***** Data *****
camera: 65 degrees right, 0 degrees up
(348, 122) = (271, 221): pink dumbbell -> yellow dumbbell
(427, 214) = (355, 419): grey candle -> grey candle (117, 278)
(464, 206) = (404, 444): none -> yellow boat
*****
***** Data *****
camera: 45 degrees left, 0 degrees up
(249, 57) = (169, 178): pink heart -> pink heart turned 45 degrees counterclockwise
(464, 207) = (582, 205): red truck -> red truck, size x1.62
*****
What you are asked to do:
Count up the lines above that include the string "pink" and report nothing but that number.

Completed task:
2